§ **Work instruction**:
Pick out each line below containing "candle".

§ **Information supplied**:
──────────────────────────────

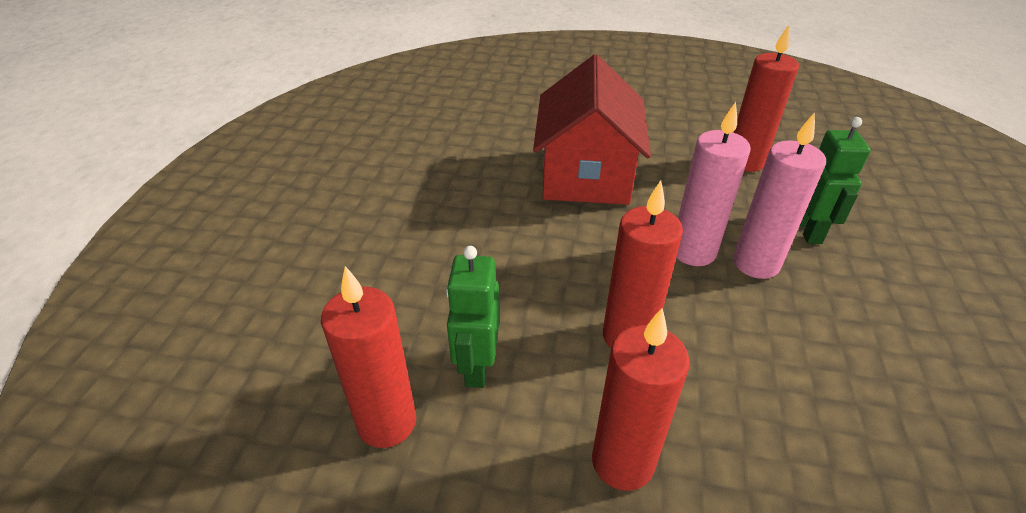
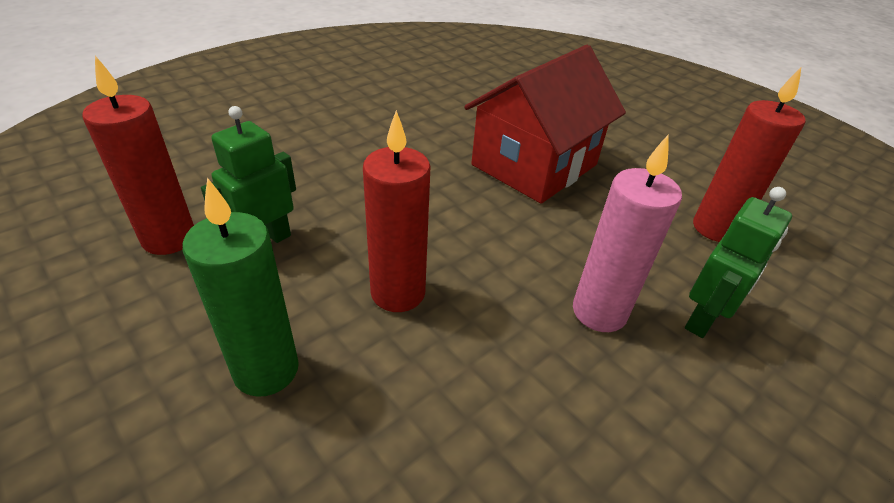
camera: 35 degrees right, 0 degrees up
red candle [592,308,690,491] -> green candle [183,178,299,397]
pink candle [676,102,751,266] -> none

──────────────────────────────

§ **Answer**:
red candle [592,308,690,491] -> green candle [183,178,299,397]
pink candle [676,102,751,266] -> none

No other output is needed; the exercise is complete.